(What is expected) Go through the listing below and return each line that includes "scissors".

(Given records)
○ ○ ○

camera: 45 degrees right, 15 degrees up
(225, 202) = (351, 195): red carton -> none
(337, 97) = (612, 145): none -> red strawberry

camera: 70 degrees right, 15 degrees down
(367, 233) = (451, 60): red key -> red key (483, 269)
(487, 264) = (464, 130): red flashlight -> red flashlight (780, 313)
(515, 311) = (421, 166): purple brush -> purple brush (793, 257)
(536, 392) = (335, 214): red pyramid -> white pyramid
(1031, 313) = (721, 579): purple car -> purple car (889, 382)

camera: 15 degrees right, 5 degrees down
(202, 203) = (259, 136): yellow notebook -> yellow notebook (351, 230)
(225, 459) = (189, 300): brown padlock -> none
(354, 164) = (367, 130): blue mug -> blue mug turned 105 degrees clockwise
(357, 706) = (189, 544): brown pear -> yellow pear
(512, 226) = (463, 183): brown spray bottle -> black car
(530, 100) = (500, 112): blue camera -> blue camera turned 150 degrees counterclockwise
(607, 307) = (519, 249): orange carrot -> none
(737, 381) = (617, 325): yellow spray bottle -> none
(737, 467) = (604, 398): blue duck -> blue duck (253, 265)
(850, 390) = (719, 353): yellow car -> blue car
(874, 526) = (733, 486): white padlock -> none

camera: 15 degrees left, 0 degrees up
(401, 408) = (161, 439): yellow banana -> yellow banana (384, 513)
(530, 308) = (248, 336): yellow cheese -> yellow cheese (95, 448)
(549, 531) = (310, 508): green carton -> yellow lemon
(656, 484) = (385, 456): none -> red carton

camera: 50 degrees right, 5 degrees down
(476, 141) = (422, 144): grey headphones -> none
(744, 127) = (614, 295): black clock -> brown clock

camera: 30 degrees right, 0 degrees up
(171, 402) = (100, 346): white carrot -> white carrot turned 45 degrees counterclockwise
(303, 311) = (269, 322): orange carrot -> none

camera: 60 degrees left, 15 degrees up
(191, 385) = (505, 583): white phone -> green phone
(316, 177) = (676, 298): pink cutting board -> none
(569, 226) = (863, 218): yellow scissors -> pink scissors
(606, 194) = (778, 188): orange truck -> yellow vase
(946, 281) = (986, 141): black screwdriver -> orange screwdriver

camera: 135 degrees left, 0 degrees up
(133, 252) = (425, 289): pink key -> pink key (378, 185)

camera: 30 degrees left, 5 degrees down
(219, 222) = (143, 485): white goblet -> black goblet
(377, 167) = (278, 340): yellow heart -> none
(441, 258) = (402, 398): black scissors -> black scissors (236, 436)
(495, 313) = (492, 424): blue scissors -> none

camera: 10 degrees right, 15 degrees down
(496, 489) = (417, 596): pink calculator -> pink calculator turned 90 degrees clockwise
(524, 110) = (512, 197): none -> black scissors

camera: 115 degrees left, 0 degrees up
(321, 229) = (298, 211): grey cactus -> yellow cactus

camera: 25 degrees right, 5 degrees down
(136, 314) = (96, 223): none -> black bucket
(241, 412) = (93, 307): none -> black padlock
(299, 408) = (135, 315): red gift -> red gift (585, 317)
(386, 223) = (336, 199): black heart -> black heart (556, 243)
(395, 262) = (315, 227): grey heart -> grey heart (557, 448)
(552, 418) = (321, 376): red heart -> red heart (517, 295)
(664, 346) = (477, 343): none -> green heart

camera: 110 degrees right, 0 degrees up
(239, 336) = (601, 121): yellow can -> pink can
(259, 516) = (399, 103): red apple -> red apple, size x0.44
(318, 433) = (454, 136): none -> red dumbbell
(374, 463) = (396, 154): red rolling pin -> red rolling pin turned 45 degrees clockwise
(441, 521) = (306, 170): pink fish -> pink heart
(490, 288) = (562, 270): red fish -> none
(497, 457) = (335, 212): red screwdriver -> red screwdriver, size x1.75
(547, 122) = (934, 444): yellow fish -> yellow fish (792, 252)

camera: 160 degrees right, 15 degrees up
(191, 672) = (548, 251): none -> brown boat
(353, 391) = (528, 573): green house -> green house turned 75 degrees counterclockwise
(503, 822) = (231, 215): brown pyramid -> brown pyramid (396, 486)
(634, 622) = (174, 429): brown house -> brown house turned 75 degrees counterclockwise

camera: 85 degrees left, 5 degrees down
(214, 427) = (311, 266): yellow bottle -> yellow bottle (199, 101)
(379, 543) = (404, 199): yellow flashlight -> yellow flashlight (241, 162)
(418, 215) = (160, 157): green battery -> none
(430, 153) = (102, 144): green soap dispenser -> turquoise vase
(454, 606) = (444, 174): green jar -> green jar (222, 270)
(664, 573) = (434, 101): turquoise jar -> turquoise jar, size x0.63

○ ○ ○

(Answer to the problem)
(569, 226) = (863, 218): yellow scissors -> pink scissors
(441, 258) = (402, 398): black scissors -> black scissors (236, 436)
(495, 313) = (492, 424): blue scissors -> none
(524, 110) = (512, 197): none -> black scissors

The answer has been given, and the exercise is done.